**WORK TASK:** Reproduce exactly, and only, the lines below from the one containing "purple 2x4 brick" through the one containing "yellow 1x3 brick [272,446,422,533]".

------------

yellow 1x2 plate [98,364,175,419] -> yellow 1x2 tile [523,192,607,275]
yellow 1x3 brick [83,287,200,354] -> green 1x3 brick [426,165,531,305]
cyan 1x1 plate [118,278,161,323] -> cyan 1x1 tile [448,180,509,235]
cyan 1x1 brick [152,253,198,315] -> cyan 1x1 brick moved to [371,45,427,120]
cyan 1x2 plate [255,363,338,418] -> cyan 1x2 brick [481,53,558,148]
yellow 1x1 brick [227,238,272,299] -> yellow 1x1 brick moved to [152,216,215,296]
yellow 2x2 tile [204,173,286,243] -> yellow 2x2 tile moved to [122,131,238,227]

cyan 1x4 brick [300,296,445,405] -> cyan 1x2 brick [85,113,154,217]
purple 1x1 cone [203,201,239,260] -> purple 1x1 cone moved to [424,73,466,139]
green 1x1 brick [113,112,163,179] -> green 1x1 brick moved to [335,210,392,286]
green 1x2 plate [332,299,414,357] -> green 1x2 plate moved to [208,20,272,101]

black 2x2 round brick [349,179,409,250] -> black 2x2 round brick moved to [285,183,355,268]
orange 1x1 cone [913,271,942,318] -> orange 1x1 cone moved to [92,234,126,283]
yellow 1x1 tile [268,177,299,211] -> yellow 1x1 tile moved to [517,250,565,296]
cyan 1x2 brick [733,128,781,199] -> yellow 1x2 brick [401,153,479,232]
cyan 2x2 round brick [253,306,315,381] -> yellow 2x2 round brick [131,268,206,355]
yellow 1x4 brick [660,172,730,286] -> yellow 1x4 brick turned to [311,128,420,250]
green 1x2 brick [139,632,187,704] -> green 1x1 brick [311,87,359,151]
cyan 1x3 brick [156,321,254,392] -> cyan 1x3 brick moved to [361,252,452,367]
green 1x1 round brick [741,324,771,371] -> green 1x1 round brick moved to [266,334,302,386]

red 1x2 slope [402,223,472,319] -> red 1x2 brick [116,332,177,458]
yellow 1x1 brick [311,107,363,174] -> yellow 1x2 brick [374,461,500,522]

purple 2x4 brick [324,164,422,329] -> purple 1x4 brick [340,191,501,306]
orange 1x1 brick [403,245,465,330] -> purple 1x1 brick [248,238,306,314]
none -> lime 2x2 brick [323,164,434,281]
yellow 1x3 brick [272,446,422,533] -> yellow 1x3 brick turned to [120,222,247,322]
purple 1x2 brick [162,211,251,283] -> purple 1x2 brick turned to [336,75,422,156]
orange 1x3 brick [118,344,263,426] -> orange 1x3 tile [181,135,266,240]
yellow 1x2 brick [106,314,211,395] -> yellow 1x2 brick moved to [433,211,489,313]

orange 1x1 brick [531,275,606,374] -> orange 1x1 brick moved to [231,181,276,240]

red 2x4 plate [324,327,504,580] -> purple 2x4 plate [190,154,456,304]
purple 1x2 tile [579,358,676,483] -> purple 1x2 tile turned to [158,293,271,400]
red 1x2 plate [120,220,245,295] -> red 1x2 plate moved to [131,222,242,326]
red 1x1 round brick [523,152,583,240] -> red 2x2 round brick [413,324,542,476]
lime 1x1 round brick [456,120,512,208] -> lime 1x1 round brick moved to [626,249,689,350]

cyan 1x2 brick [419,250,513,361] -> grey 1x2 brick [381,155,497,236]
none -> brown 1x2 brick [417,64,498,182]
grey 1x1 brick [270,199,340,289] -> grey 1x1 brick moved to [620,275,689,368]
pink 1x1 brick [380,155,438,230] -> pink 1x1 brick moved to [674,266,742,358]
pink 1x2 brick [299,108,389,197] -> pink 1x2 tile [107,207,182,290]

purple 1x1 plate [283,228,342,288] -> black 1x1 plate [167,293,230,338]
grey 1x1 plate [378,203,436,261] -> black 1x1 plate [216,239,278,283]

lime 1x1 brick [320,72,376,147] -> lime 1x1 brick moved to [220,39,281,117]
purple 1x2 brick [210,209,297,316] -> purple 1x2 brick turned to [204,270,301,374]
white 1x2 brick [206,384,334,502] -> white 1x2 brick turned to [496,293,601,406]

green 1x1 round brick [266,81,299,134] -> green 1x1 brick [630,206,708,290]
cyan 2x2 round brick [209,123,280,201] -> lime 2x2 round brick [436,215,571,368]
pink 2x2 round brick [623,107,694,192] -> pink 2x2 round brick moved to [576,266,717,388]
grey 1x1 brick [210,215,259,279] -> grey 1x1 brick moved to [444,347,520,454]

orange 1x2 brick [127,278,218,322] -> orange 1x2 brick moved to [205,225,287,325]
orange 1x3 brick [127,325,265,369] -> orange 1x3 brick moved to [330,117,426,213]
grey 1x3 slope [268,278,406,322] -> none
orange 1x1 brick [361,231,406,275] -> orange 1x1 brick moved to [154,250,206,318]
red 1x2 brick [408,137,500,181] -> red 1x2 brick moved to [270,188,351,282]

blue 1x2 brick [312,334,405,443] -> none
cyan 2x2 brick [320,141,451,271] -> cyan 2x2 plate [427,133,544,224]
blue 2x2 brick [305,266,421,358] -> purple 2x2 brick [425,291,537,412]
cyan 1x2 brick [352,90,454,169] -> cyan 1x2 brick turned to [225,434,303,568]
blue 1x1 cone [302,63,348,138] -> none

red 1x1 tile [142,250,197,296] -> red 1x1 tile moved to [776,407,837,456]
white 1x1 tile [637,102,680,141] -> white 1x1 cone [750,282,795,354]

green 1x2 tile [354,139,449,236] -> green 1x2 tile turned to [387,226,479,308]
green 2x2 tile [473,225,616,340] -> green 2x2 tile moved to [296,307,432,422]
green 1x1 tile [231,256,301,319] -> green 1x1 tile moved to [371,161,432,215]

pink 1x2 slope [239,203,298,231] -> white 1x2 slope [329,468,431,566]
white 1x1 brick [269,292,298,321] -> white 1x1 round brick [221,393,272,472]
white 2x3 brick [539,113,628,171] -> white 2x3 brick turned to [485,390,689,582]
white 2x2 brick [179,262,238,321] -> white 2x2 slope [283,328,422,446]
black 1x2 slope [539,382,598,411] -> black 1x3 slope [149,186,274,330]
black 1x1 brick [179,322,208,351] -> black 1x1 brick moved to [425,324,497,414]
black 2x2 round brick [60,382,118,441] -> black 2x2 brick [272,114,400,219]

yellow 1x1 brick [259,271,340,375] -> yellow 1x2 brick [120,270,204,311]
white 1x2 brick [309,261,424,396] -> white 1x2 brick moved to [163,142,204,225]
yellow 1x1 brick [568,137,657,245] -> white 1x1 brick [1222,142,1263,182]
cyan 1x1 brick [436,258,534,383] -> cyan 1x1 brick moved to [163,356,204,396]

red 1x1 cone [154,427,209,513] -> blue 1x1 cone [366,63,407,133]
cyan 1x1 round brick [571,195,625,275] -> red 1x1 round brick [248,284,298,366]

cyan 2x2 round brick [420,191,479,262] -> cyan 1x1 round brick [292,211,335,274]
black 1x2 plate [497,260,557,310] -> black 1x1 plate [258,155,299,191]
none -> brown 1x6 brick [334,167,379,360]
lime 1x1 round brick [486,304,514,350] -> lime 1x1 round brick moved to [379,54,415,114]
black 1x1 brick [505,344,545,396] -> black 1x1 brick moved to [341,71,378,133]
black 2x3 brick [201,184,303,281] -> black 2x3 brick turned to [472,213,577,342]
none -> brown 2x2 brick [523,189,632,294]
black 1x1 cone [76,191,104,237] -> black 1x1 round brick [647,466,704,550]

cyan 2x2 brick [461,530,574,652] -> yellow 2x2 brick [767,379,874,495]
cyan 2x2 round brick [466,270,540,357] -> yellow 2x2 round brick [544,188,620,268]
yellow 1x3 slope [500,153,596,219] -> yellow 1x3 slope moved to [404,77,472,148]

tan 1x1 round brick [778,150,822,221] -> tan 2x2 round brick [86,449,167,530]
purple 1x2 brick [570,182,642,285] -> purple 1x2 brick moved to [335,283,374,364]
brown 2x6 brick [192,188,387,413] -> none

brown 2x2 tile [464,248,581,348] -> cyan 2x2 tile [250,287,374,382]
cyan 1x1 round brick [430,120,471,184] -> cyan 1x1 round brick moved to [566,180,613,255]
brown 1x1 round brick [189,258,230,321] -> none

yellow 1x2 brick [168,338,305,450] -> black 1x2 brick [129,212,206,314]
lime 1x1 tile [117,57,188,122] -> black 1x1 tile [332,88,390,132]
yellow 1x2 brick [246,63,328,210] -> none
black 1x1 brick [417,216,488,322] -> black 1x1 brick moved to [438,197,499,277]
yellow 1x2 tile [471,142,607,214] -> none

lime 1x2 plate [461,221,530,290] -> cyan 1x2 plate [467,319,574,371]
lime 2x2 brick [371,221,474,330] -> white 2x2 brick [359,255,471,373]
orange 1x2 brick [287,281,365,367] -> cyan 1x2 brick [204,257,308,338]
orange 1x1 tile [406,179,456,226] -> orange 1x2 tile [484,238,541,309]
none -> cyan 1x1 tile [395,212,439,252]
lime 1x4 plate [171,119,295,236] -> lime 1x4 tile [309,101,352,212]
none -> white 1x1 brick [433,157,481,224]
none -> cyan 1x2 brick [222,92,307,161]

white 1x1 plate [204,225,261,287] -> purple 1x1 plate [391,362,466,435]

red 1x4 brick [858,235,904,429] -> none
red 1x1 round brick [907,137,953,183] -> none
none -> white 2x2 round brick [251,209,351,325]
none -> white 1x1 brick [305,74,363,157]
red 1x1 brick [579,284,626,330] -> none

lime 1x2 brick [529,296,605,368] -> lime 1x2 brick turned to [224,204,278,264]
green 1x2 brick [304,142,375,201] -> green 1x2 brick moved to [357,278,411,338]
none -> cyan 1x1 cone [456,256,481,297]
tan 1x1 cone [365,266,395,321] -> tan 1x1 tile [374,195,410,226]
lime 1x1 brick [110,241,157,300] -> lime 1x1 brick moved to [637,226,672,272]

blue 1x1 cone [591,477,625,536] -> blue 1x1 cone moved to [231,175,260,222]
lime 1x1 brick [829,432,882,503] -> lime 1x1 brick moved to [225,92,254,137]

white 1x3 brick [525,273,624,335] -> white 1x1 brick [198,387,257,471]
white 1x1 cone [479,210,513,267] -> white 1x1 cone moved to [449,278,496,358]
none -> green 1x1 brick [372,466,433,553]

------------

**ANSWER BELOW:**
purple 2x4 brick [324,164,422,329] -> purple 1x4 brick [340,191,501,306]
orange 1x1 brick [403,245,465,330] -> purple 1x1 brick [248,238,306,314]
none -> lime 2x2 brick [323,164,434,281]
yellow 1x3 brick [272,446,422,533] -> yellow 1x3 brick turned to [120,222,247,322]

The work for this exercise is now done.